*** Opening Dataset extract ***

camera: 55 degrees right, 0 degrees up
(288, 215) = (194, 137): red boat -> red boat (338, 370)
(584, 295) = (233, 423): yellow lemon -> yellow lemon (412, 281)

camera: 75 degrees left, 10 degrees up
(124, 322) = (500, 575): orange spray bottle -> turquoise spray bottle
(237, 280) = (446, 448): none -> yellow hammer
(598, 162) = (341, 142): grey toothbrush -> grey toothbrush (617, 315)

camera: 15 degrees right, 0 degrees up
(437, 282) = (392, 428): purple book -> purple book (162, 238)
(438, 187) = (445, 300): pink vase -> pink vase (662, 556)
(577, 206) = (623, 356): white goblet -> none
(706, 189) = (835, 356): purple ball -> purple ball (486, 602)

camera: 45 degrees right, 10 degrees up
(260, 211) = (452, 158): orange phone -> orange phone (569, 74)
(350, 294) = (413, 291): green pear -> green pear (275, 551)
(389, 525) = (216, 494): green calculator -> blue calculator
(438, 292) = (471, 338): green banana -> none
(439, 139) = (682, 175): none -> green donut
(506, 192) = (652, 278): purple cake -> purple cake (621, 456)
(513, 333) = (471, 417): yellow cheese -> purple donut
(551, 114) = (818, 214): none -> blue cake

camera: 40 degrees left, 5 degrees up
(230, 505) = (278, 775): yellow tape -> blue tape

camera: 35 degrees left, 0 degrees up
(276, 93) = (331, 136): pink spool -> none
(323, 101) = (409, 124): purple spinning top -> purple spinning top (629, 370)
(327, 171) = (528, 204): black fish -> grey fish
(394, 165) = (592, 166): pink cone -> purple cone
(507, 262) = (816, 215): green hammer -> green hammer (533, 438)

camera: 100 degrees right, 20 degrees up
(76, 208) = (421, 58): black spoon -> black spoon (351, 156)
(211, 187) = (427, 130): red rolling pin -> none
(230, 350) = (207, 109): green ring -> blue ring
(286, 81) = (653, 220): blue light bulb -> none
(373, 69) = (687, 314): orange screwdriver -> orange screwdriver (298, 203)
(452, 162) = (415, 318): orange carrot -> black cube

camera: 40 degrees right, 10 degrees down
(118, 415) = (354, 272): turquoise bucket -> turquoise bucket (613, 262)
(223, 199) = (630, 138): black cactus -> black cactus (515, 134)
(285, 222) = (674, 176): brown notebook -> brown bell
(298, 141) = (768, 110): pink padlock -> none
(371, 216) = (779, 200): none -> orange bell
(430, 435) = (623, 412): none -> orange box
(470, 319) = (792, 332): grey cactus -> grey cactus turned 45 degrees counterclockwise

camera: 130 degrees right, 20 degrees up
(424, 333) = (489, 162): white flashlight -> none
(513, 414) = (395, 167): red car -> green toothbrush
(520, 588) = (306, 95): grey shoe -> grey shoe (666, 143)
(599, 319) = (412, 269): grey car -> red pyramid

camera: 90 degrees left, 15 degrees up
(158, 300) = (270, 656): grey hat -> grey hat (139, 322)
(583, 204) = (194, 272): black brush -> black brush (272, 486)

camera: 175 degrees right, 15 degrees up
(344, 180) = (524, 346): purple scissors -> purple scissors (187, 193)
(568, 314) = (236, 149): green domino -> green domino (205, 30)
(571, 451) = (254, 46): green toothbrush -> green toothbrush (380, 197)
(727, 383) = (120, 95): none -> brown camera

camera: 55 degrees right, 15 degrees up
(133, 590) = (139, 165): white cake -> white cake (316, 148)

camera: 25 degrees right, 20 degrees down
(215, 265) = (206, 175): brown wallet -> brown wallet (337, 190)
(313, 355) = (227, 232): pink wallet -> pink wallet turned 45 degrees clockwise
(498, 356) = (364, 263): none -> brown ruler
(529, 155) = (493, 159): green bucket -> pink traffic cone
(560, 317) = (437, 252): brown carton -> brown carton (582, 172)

*** Closing Dataset extract ***

Taking the line containing "camera: 25 degrees right, 20 degrees down" as the first, please return it and every line after it through the end of the entries, exactly and only those.

Output below ->
camera: 25 degrees right, 20 degrees down
(215, 265) = (206, 175): brown wallet -> brown wallet (337, 190)
(313, 355) = (227, 232): pink wallet -> pink wallet turned 45 degrees clockwise
(498, 356) = (364, 263): none -> brown ruler
(529, 155) = (493, 159): green bucket -> pink traffic cone
(560, 317) = (437, 252): brown carton -> brown carton (582, 172)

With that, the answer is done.